Edit tracking data
____________

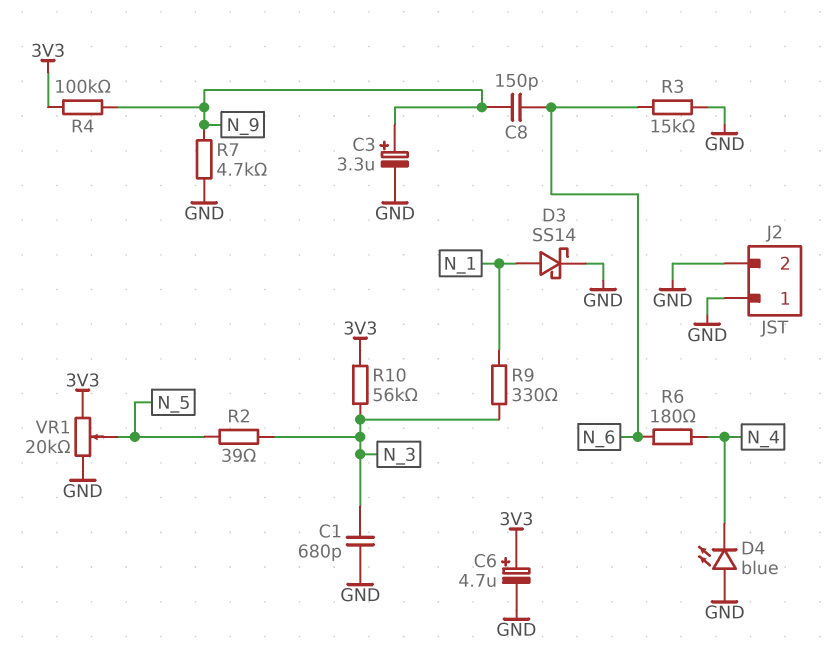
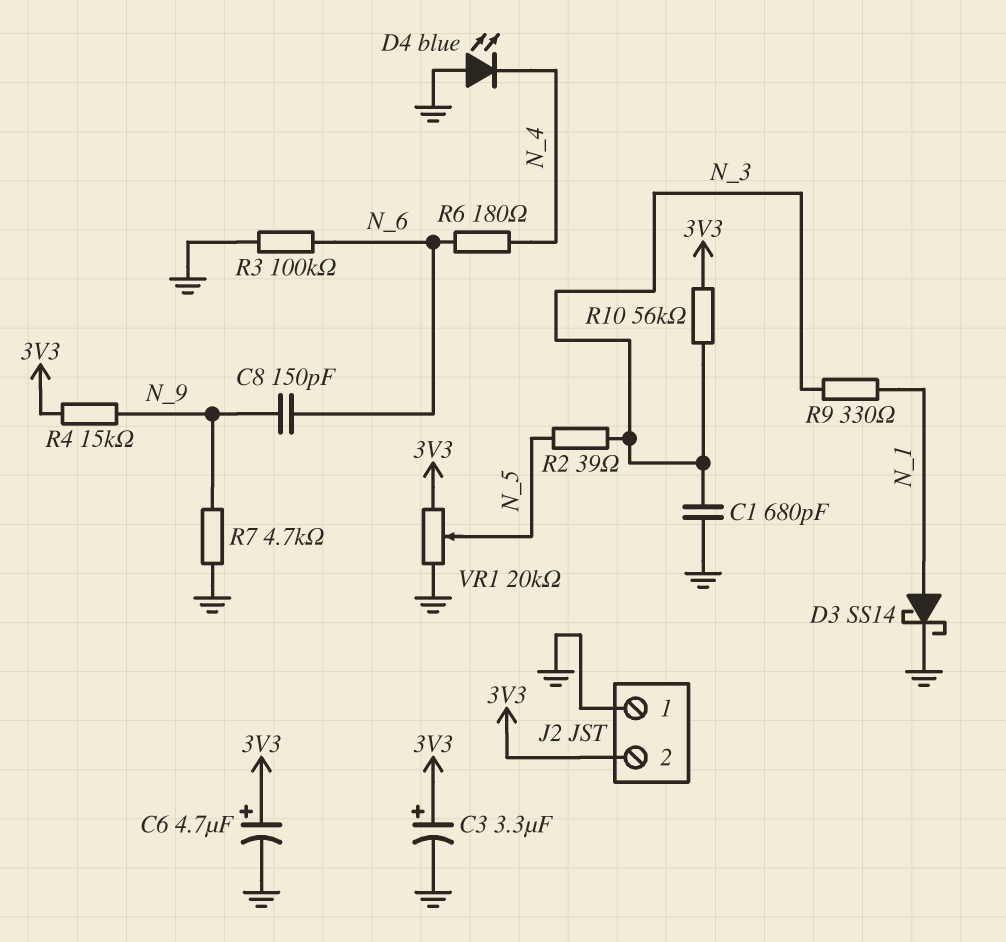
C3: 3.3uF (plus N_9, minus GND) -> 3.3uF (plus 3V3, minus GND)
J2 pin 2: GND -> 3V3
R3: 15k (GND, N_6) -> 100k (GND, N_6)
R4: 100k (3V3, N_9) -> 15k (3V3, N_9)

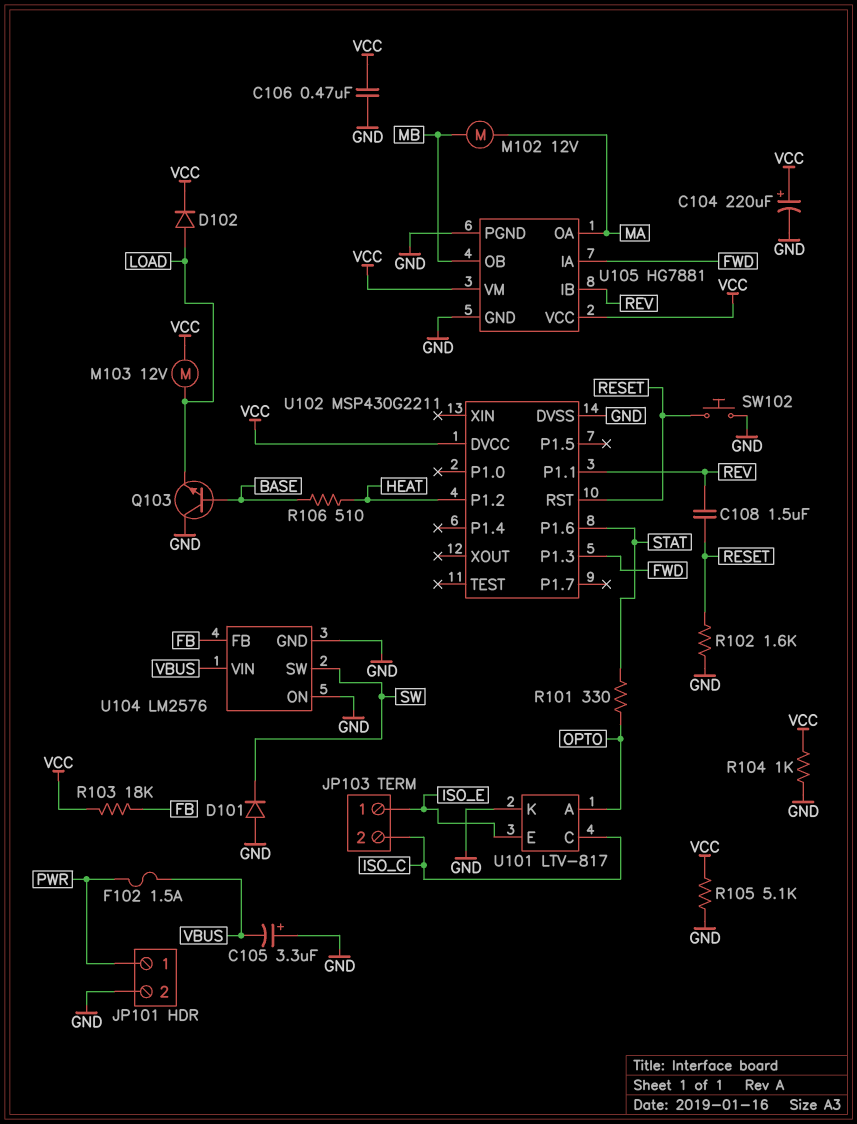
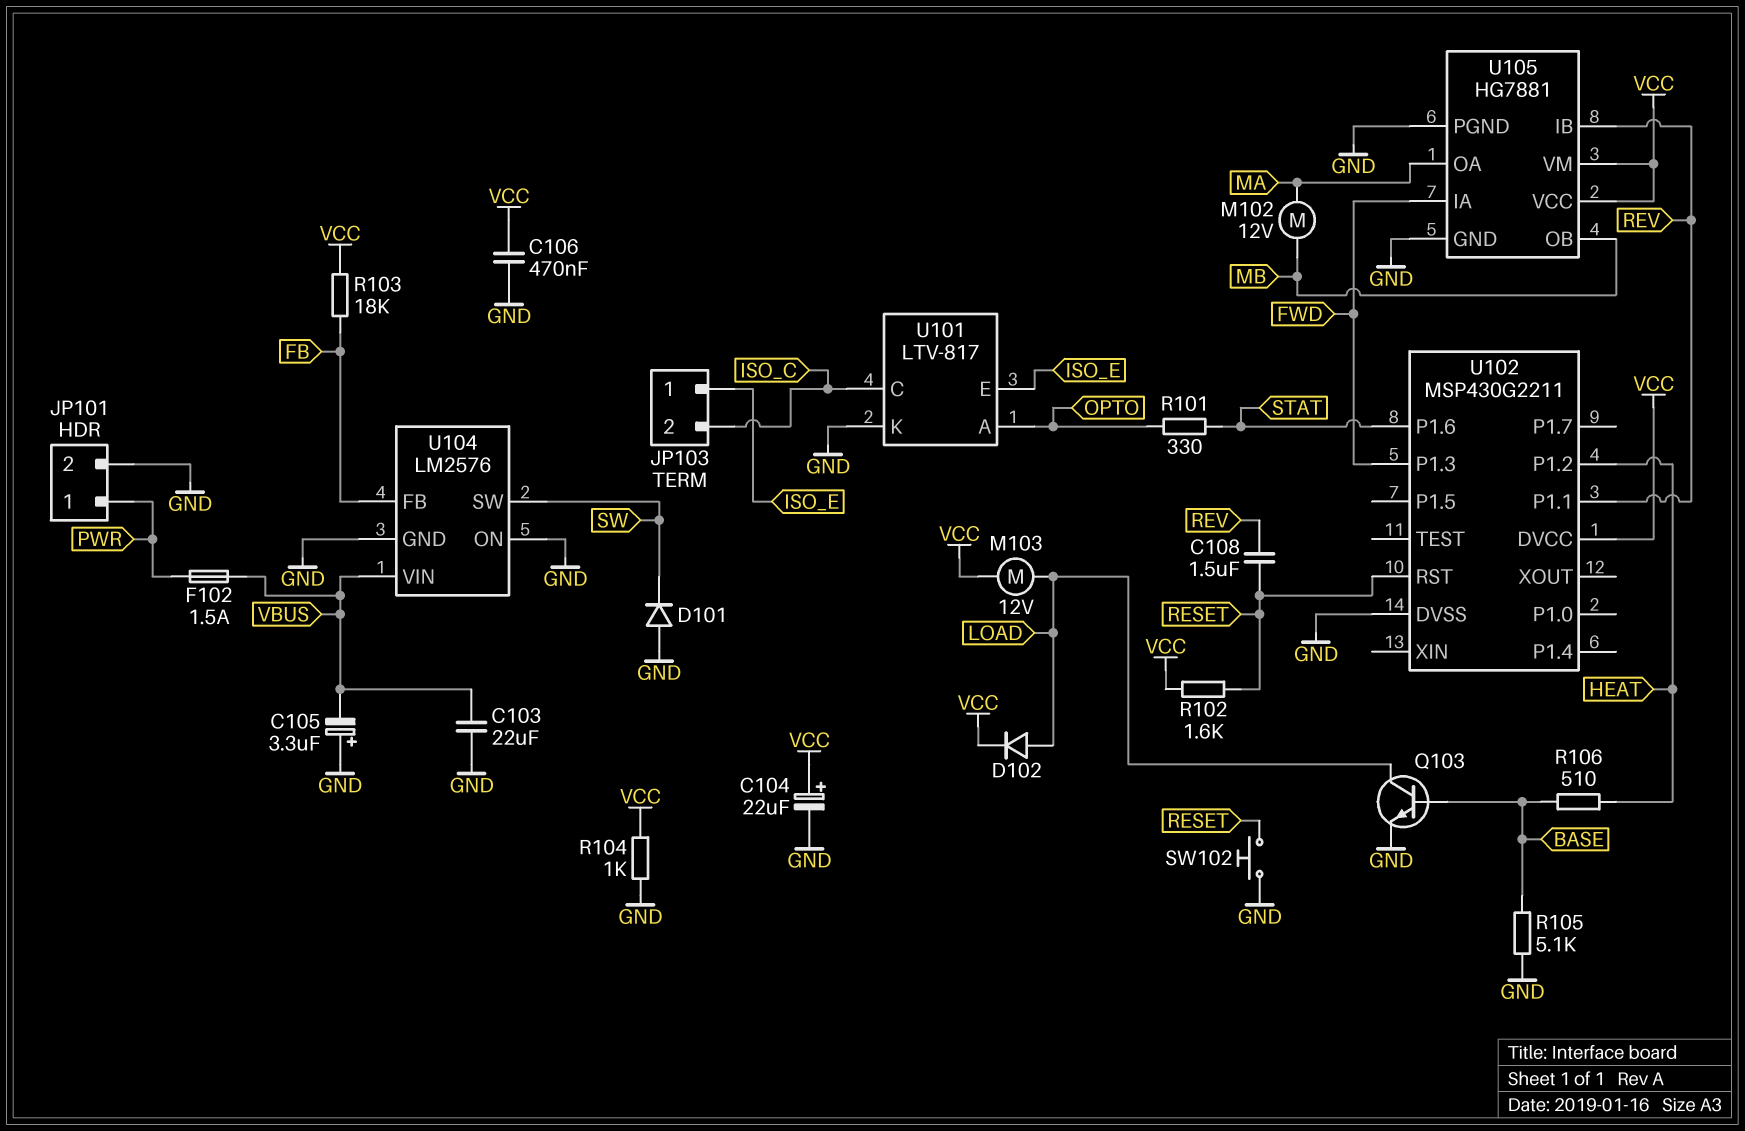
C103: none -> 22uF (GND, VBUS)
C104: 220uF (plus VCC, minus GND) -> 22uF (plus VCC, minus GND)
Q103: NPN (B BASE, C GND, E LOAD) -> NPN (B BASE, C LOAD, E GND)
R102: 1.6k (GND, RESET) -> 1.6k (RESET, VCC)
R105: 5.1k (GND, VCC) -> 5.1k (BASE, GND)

____________

* **WHAT YOU SHOULD DO**
Strip out the images, then output the records above word for word.

* **FINISHED EXERCISE**
C3: 3.3uF (plus N_9, minus GND) -> 3.3uF (plus 3V3, minus GND)
J2 pin 2: GND -> 3V3
R3: 15k (GND, N_6) -> 100k (GND, N_6)
R4: 100k (3V3, N_9) -> 15k (3V3, N_9)

C103: none -> 22uF (GND, VBUS)
C104: 220uF (plus VCC, minus GND) -> 22uF (plus VCC, minus GND)
Q103: NPN (B BASE, C GND, E LOAD) -> NPN (B BASE, C LOAD, E GND)
R102: 1.6k (GND, RESET) -> 1.6k (RESET, VCC)
R105: 5.1k (GND, VCC) -> 5.1k (BASE, GND)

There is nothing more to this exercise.